Take the entries that follow and return exactly the lines from the one holding "black hammer: 4 -> 9" through the one holding "blue pyramid: 12 -> 13", both included. Nothing else is needed.

DATASET EXTRACT:

· · · · · · ·

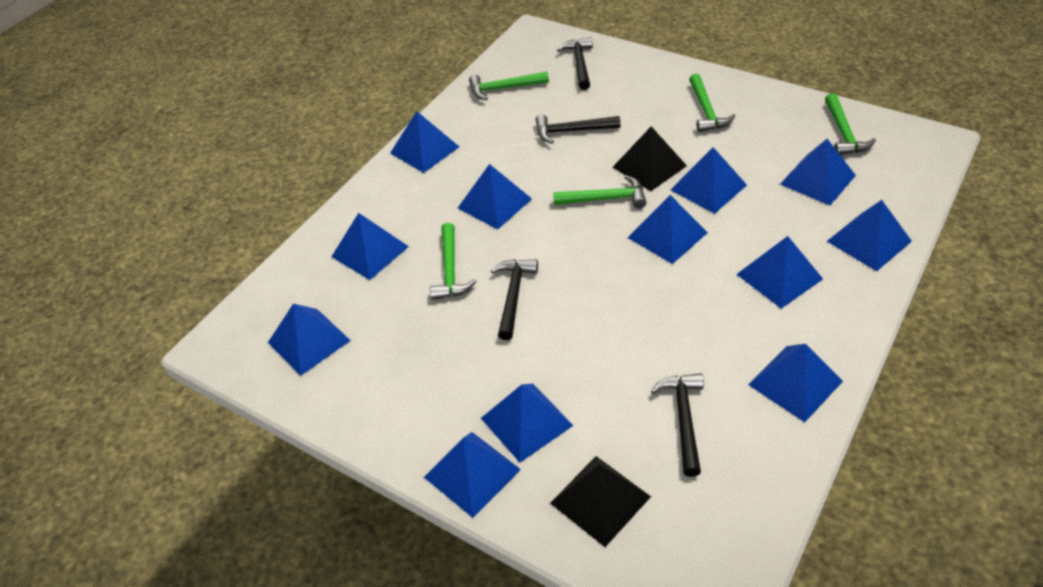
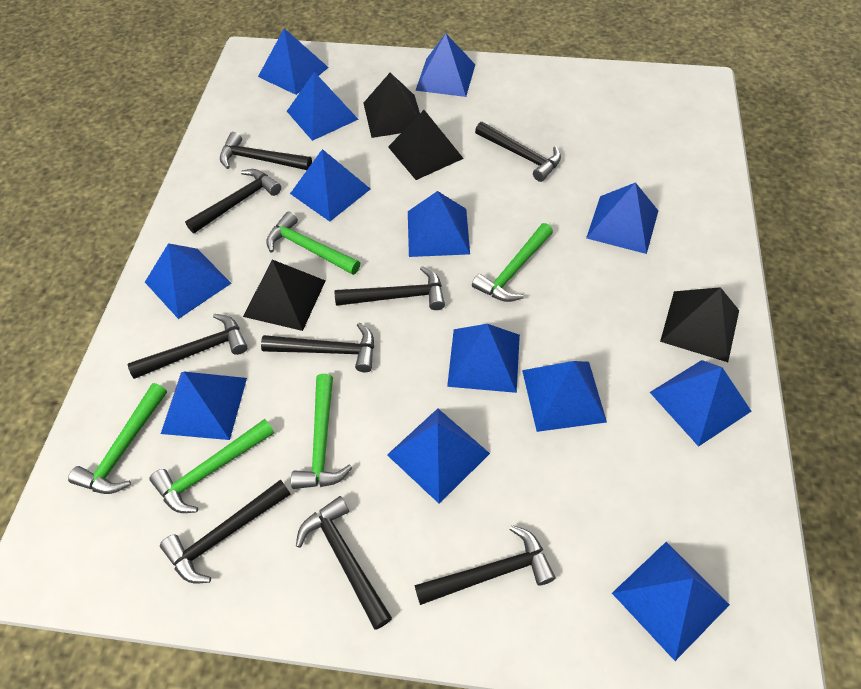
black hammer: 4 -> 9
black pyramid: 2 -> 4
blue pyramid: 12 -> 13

· · · · · · ·

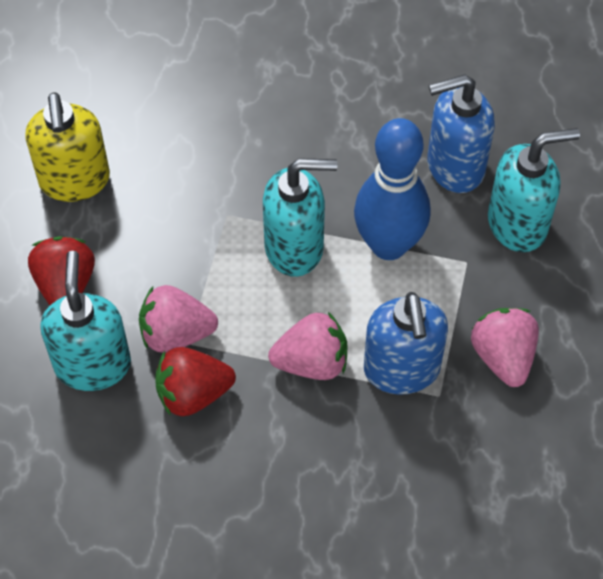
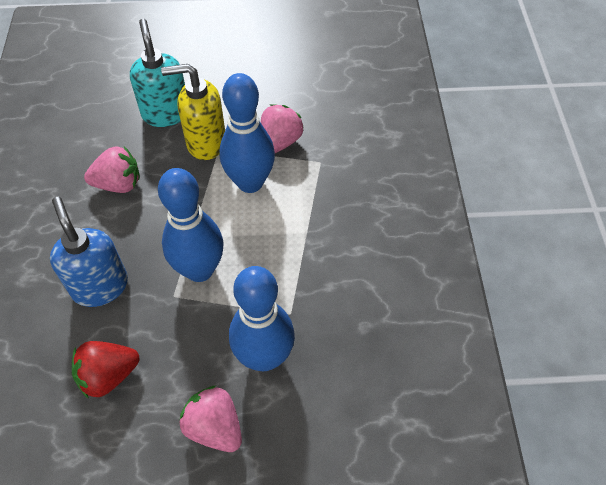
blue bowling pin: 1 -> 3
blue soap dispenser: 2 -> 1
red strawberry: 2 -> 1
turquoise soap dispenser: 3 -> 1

· · · · · · ·

EXERCISE RESULT:
black hammer: 4 -> 9
black pyramid: 2 -> 4
blue pyramid: 12 -> 13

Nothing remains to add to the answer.